* **To do**: The full set of lines below has to be duplicated exactly, with no picture kept.

___ Data supplied

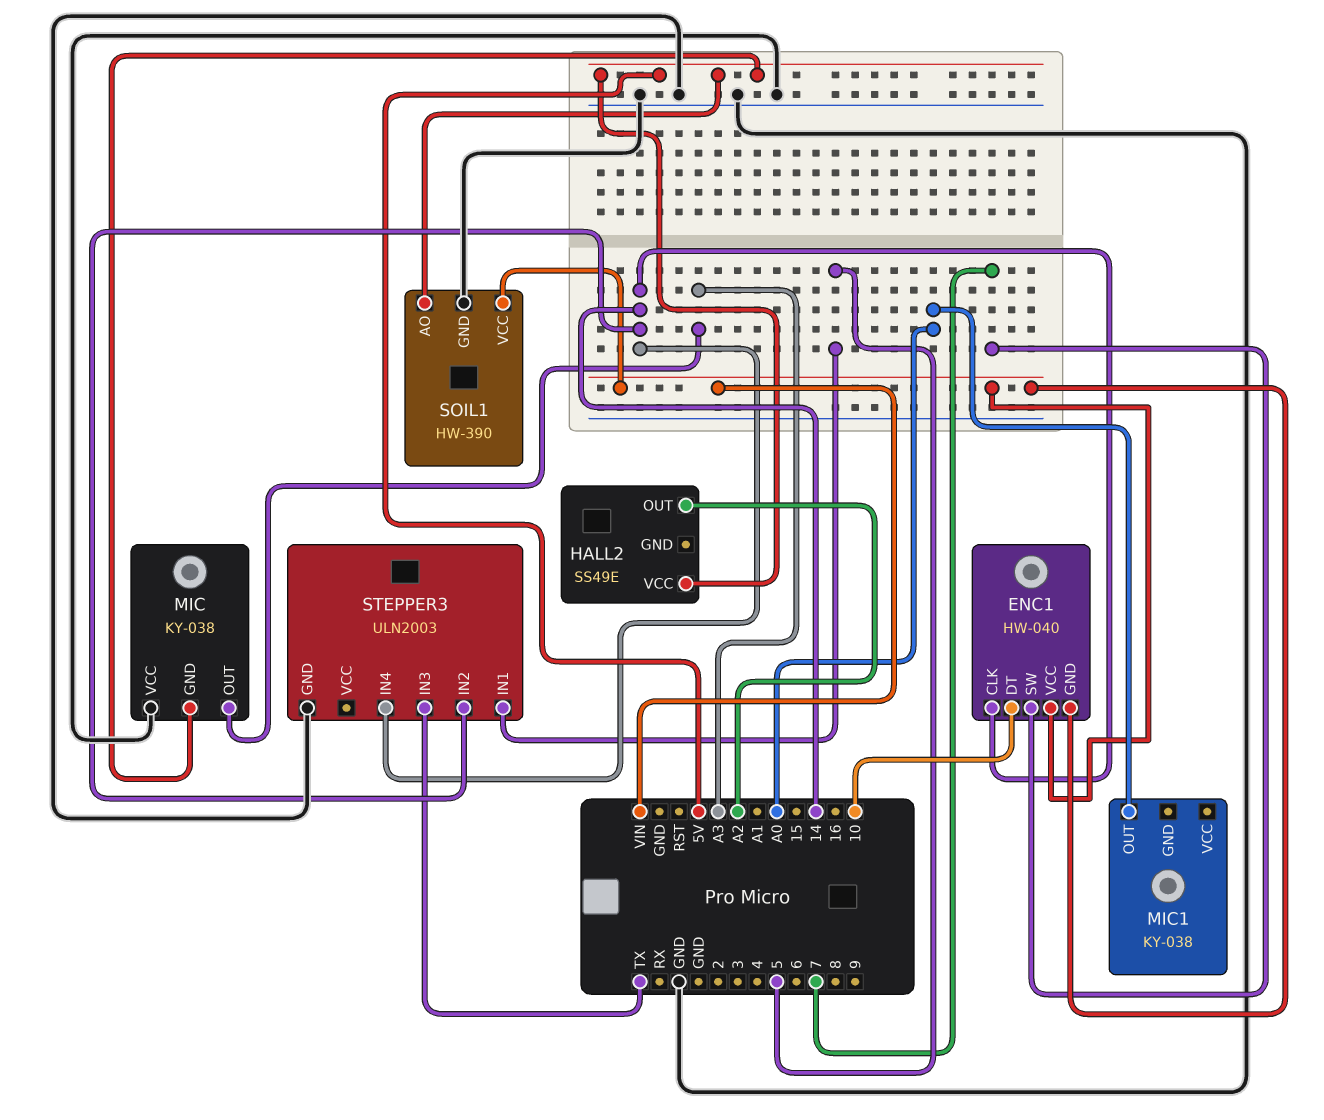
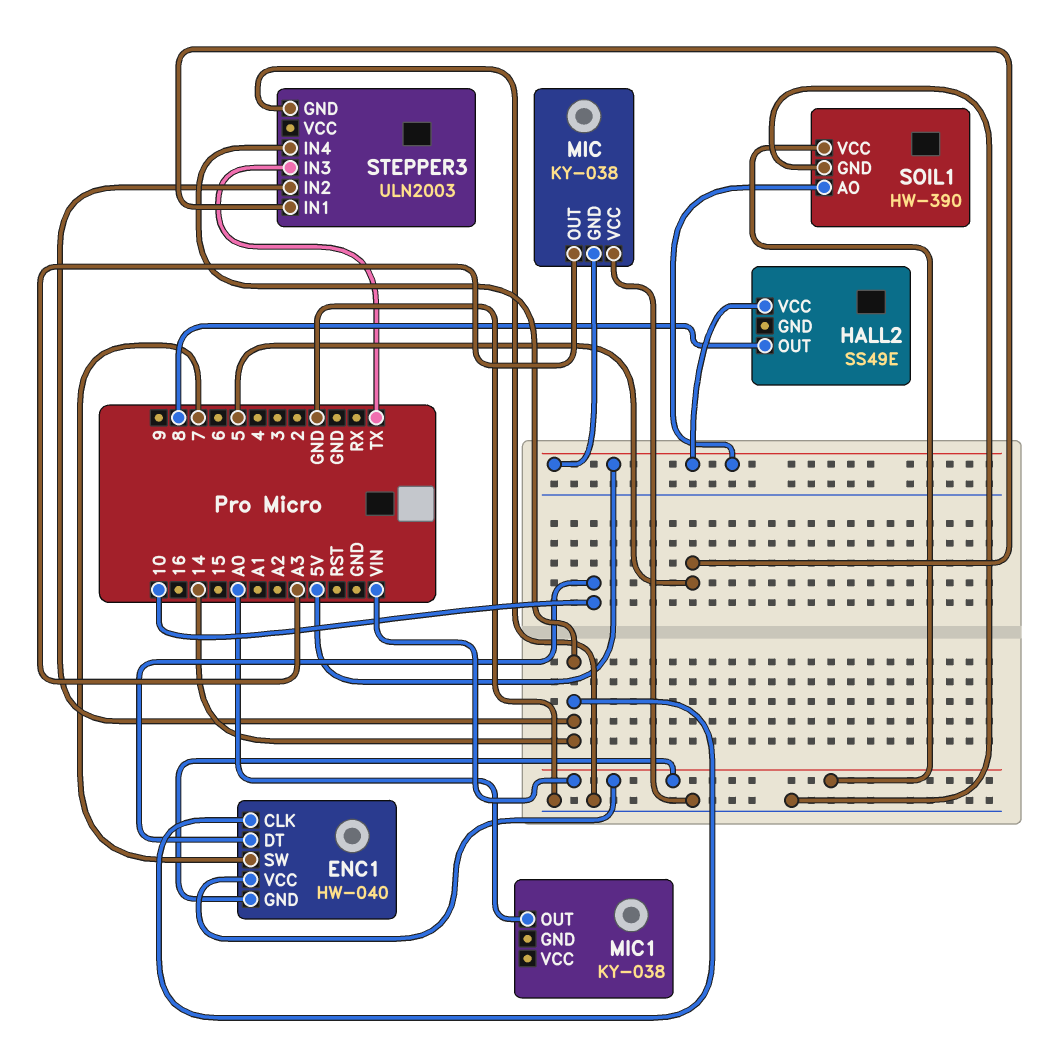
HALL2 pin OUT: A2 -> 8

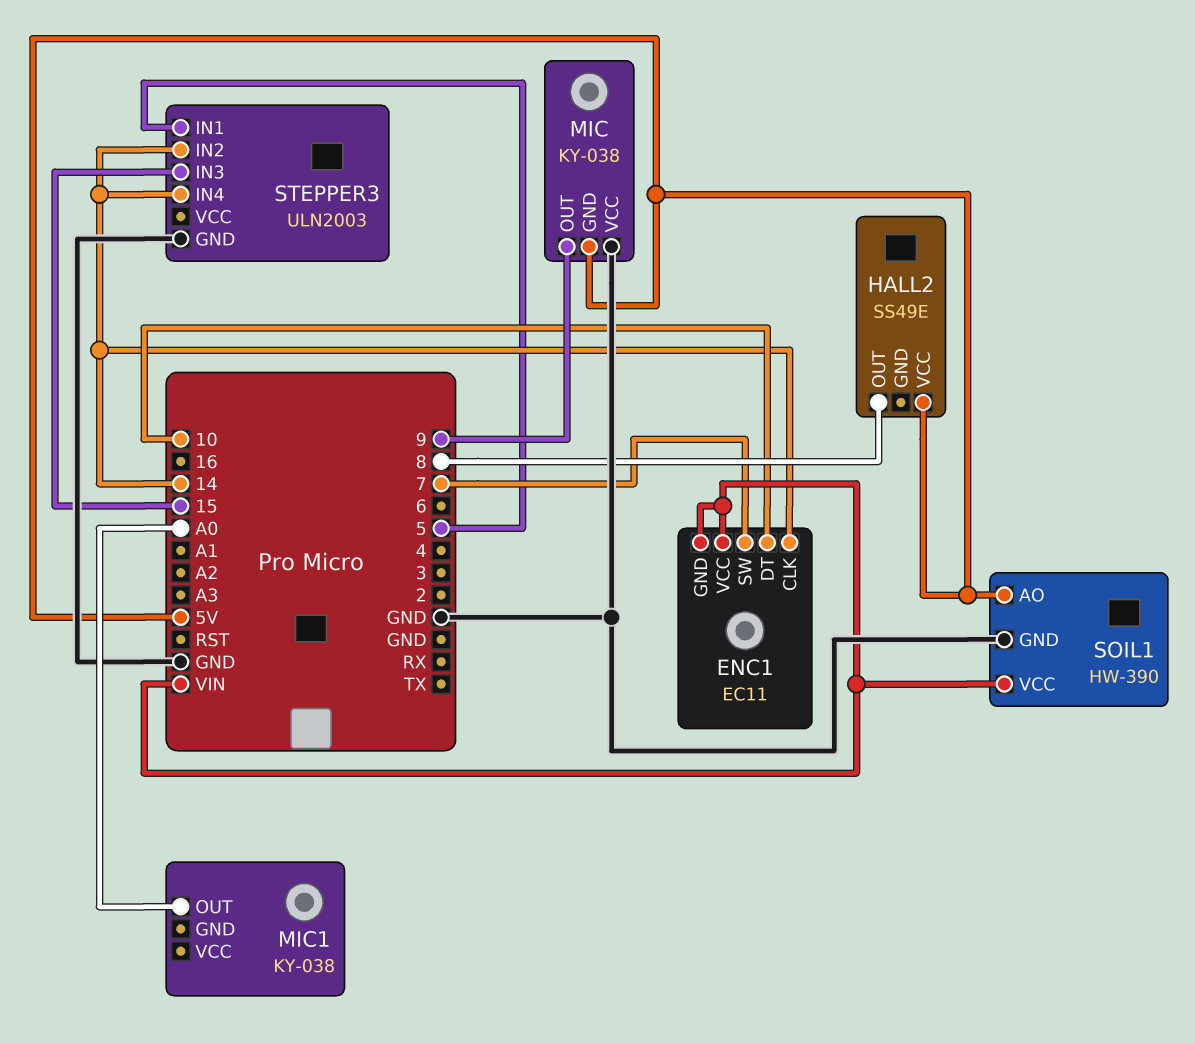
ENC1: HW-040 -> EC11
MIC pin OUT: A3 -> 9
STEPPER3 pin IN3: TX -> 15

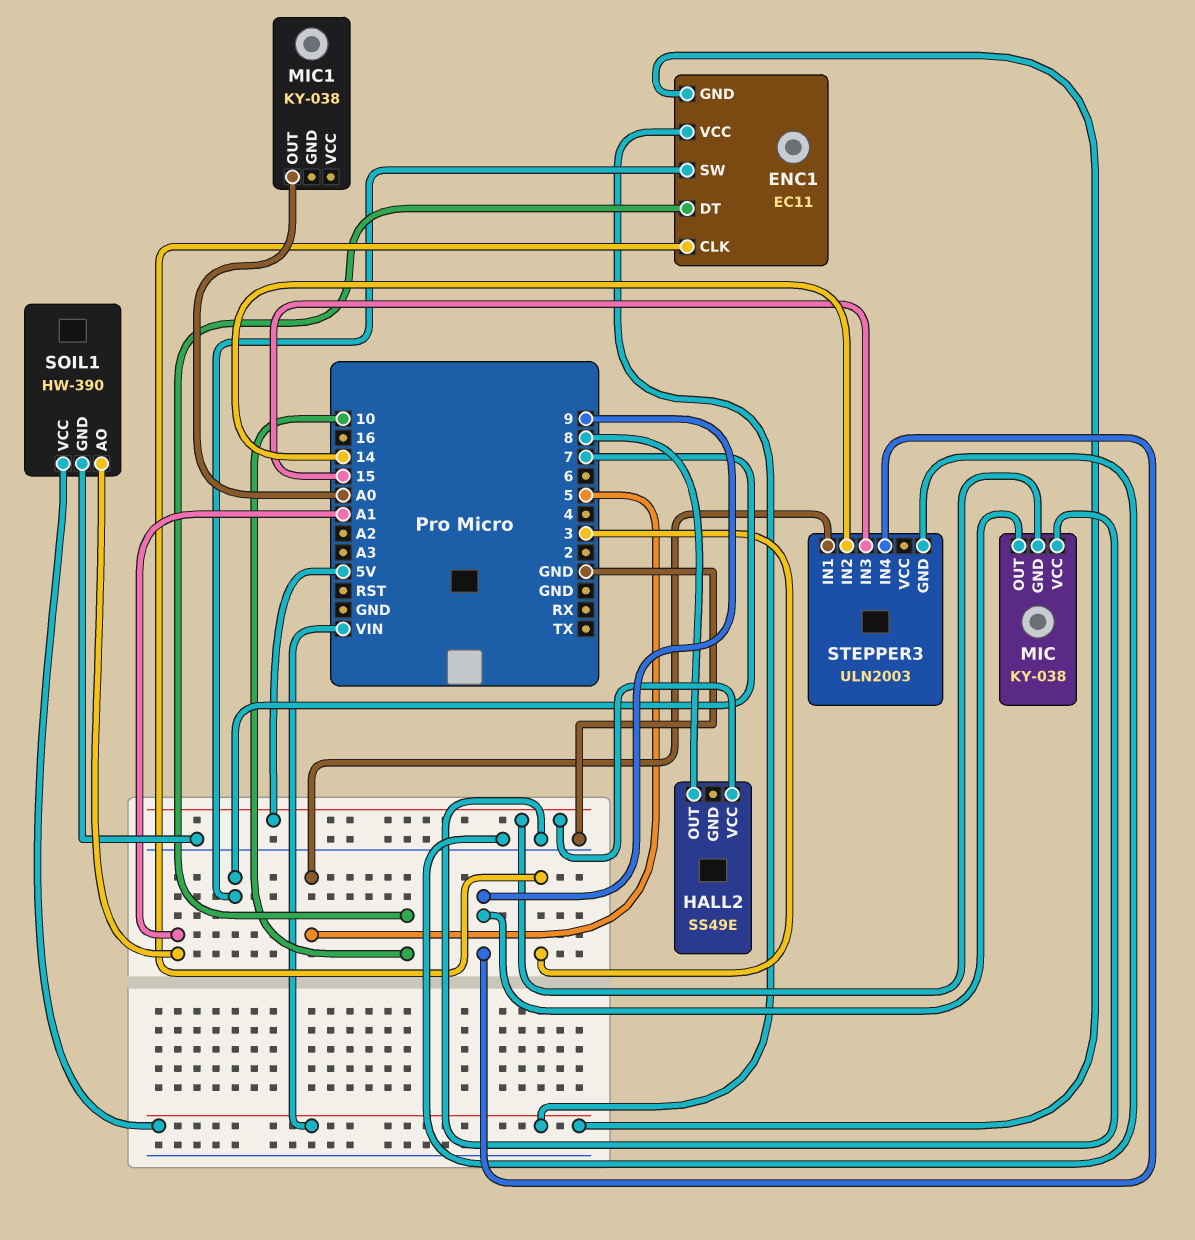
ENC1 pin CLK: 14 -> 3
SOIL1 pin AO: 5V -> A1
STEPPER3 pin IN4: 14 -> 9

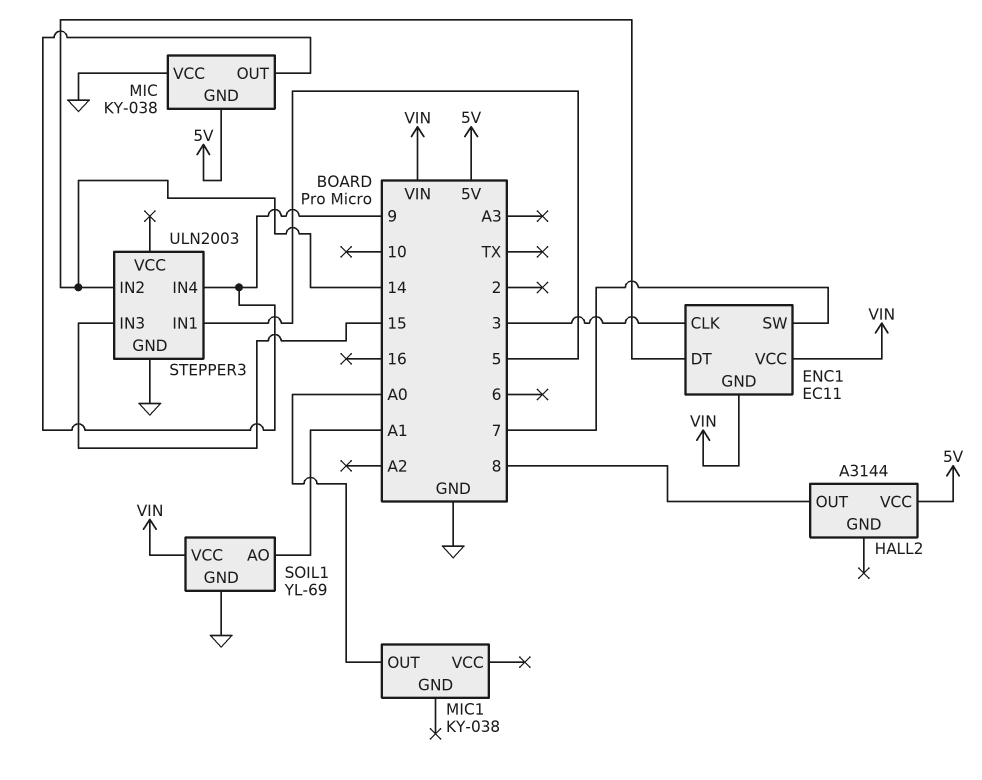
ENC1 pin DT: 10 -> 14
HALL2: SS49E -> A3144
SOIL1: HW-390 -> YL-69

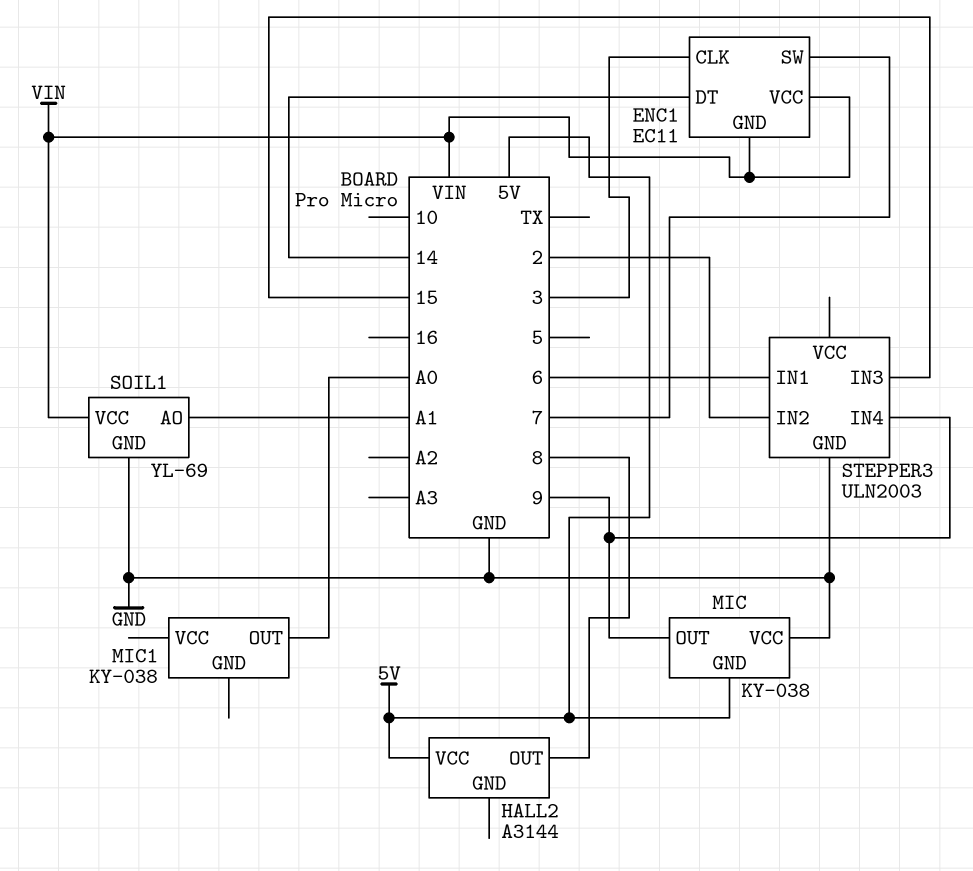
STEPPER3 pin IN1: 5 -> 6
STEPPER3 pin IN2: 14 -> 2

______

* **Written response**:
HALL2 pin OUT: A2 -> 8

ENC1: HW-040 -> EC11
MIC pin OUT: A3 -> 9
STEPPER3 pin IN3: TX -> 15

ENC1 pin CLK: 14 -> 3
SOIL1 pin AO: 5V -> A1
STEPPER3 pin IN4: 14 -> 9

ENC1 pin DT: 10 -> 14
HALL2: SS49E -> A3144
SOIL1: HW-390 -> YL-69

STEPPER3 pin IN1: 5 -> 6
STEPPER3 pin IN2: 14 -> 2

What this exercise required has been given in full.